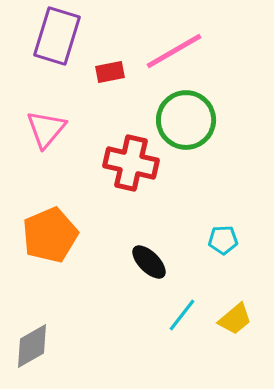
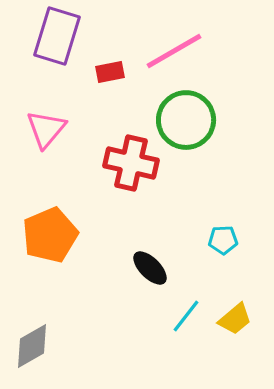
black ellipse: moved 1 px right, 6 px down
cyan line: moved 4 px right, 1 px down
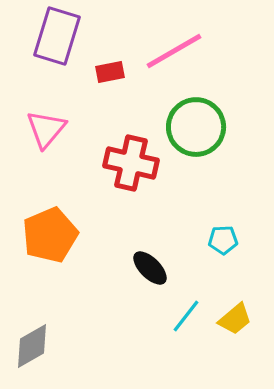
green circle: moved 10 px right, 7 px down
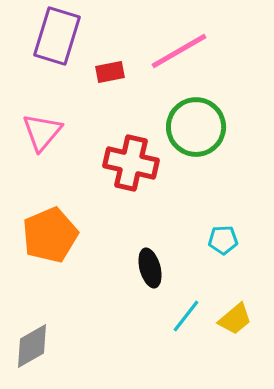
pink line: moved 5 px right
pink triangle: moved 4 px left, 3 px down
black ellipse: rotated 30 degrees clockwise
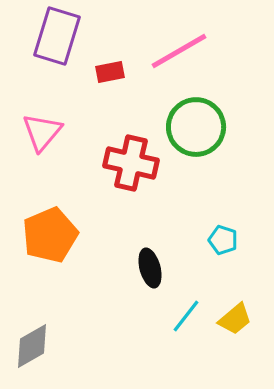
cyan pentagon: rotated 20 degrees clockwise
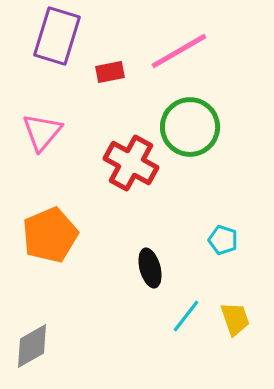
green circle: moved 6 px left
red cross: rotated 16 degrees clockwise
yellow trapezoid: rotated 69 degrees counterclockwise
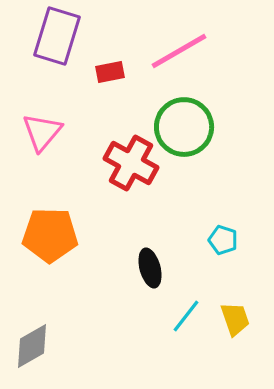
green circle: moved 6 px left
orange pentagon: rotated 24 degrees clockwise
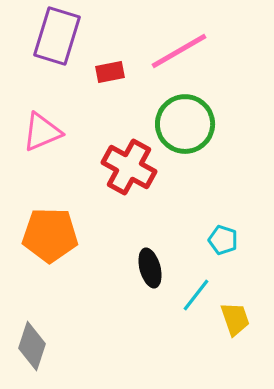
green circle: moved 1 px right, 3 px up
pink triangle: rotated 27 degrees clockwise
red cross: moved 2 px left, 4 px down
cyan line: moved 10 px right, 21 px up
gray diamond: rotated 42 degrees counterclockwise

--------------------------------------------------

→ Task prompt
Rewrite every line of the listing above, except the pictures, with "green circle" swapped for "blue circle" and everything else left unchanged.

→ Task output
black ellipse: moved 1 px right, 6 px down
cyan line: moved 4 px right, 1 px down
blue circle: moved 10 px right, 7 px down
pink line: moved 5 px right
pink triangle: moved 4 px left, 3 px down
black ellipse: rotated 30 degrees clockwise
cyan pentagon: rotated 20 degrees clockwise
blue circle: moved 6 px left
red cross: rotated 16 degrees clockwise
yellow trapezoid: rotated 69 degrees counterclockwise
blue circle: moved 6 px left
orange pentagon: rotated 24 degrees clockwise
blue circle: moved 1 px right, 3 px up
pink triangle: rotated 27 degrees clockwise
red cross: moved 2 px left, 4 px down
cyan line: moved 10 px right, 21 px up
gray diamond: rotated 42 degrees counterclockwise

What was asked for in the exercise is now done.